* [TASK TO CARRY OUT]:
Below is a block of entries; repeat exactly the lines starting at the line that contains "D5: LED green" and ending at the line that contains "U2 pin QB: VDD -> none", both included.

-- DATA SHOWN follows --

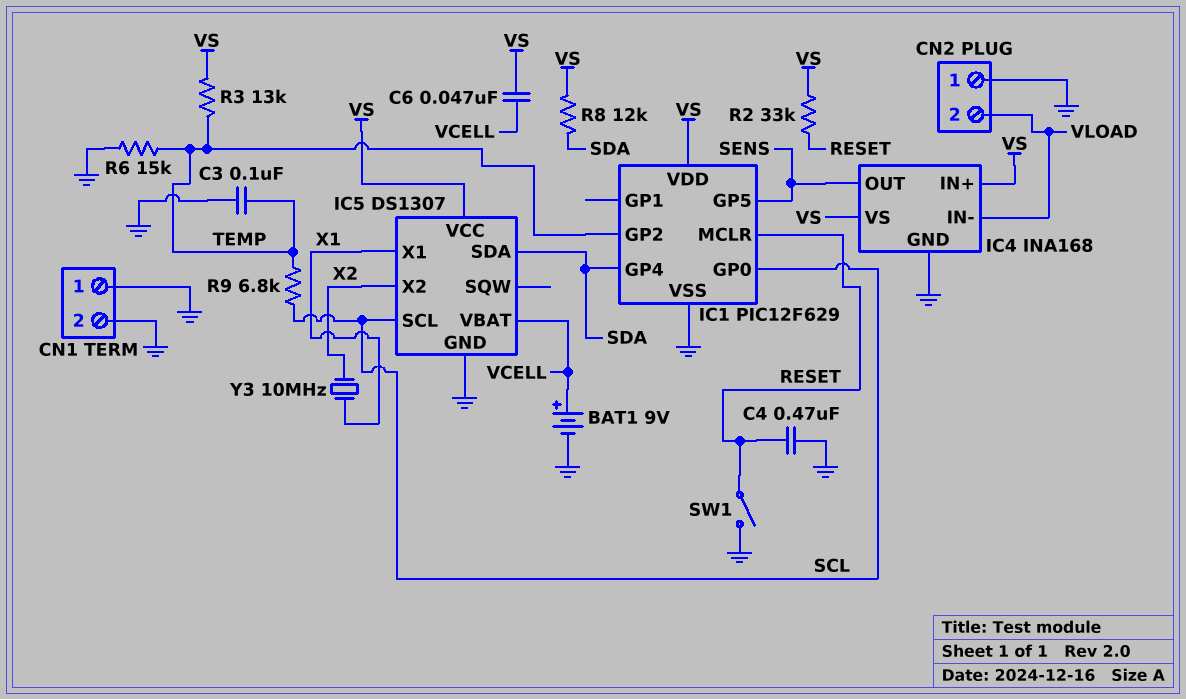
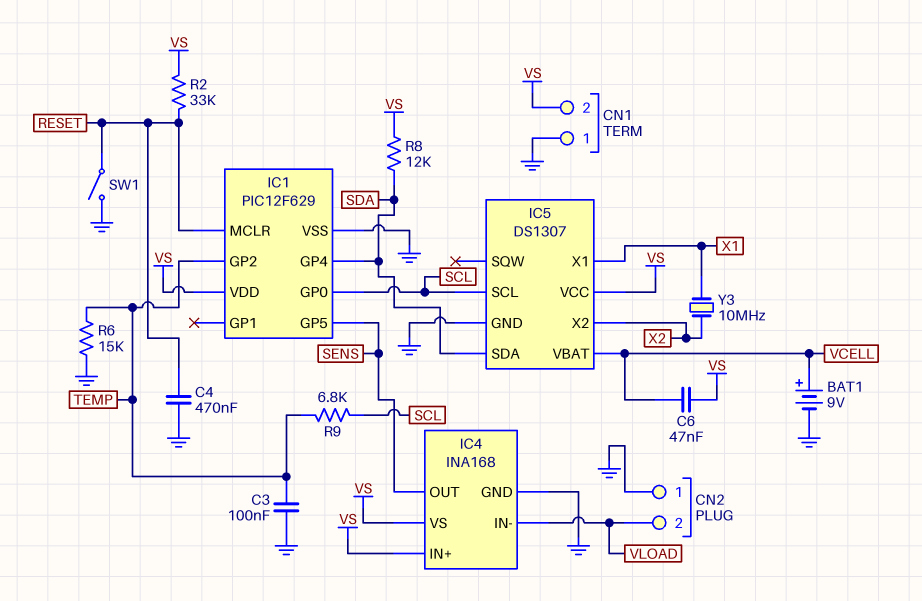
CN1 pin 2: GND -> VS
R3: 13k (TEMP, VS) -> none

-- DATA SHOWN concluded --
-- DATA SHOWN follows --

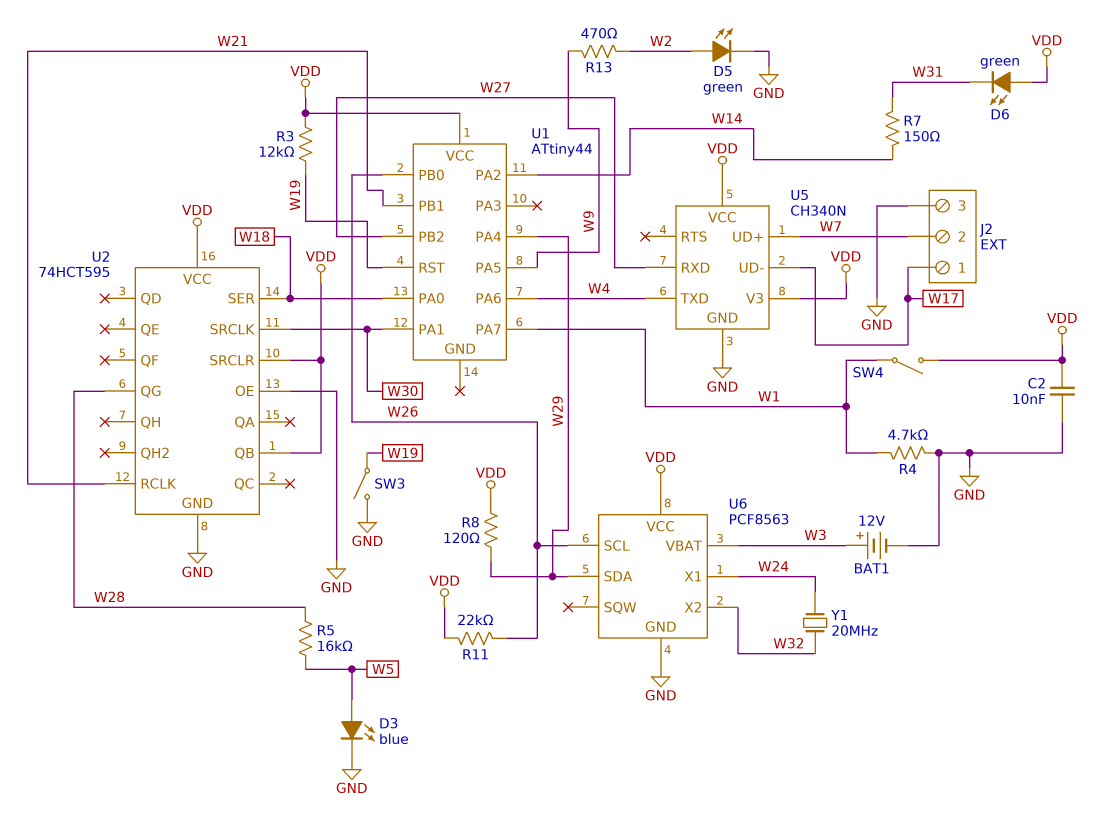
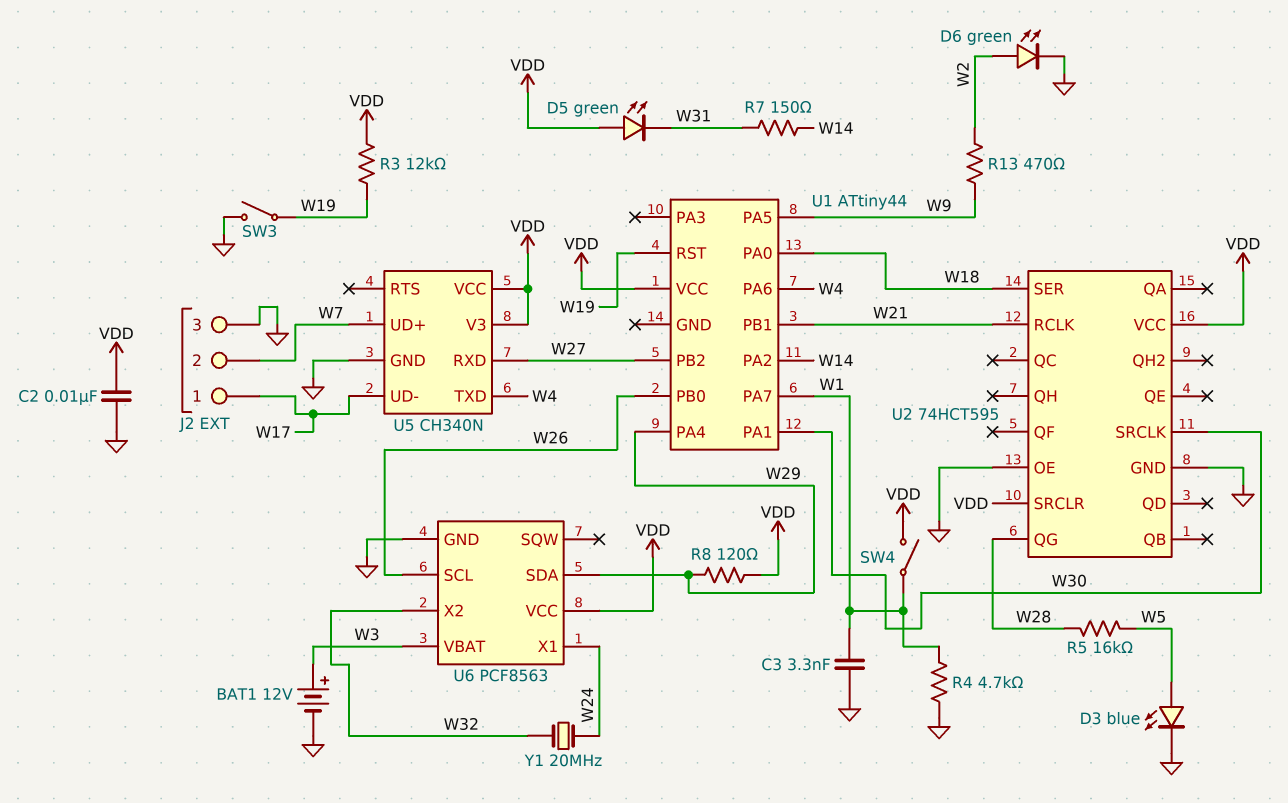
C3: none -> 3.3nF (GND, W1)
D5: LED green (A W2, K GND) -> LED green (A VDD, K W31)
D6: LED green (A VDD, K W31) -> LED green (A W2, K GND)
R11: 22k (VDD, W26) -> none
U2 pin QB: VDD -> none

-- DATA SHOWN concluded --
-- DATA SHOWN follows --

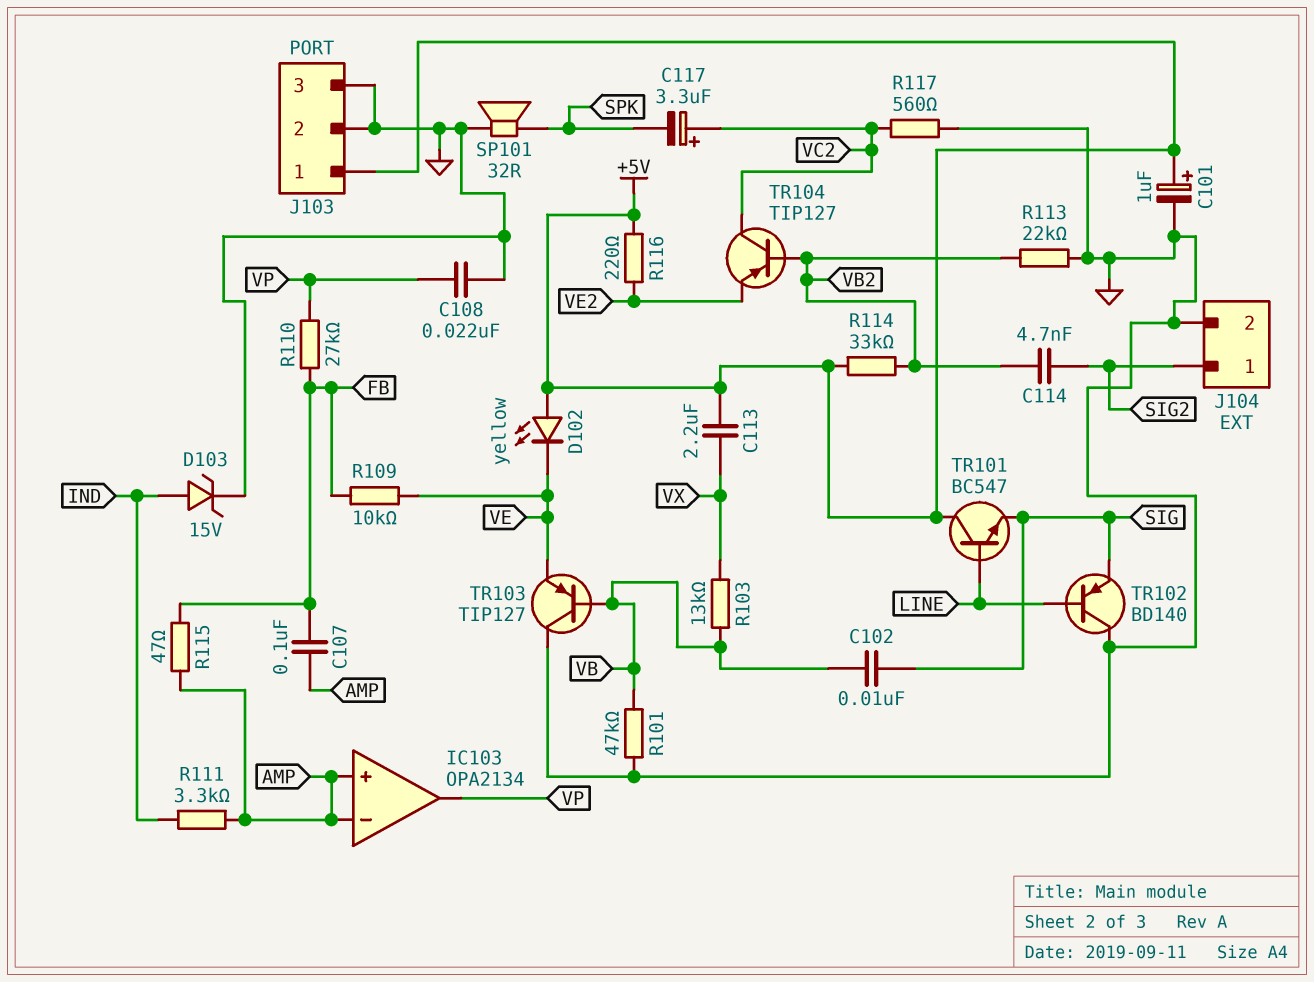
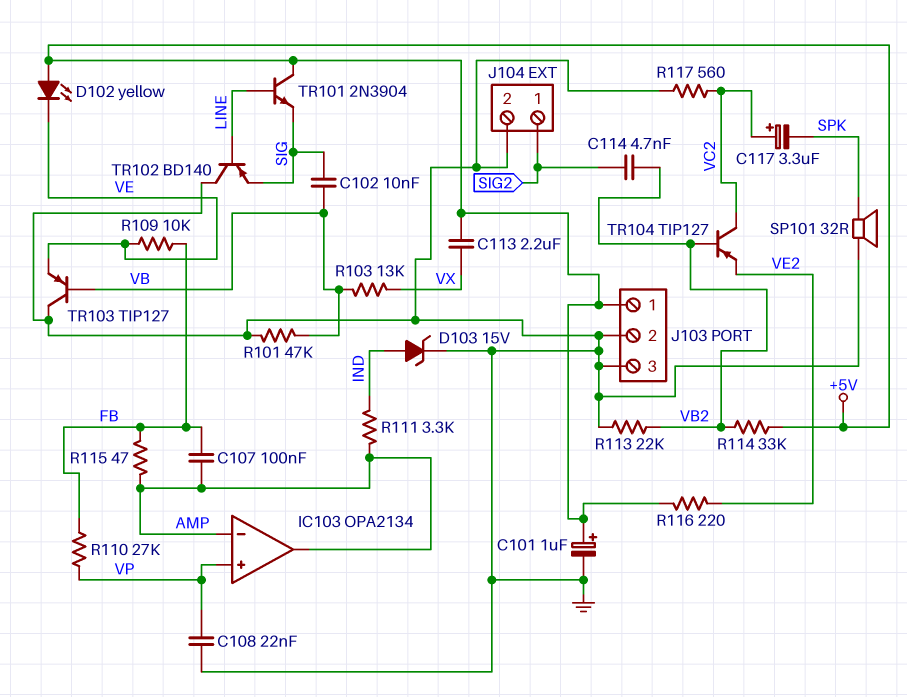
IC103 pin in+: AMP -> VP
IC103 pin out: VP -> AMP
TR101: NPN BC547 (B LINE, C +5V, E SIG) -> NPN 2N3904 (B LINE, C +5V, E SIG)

-- DATA SHOWN concluded --

* [YOUR RESPONSE]:
D5: LED green (A W2, K GND) -> LED green (A VDD, K W31)
D6: LED green (A VDD, K W31) -> LED green (A W2, K GND)
R11: 22k (VDD, W26) -> none
U2 pin QB: VDD -> none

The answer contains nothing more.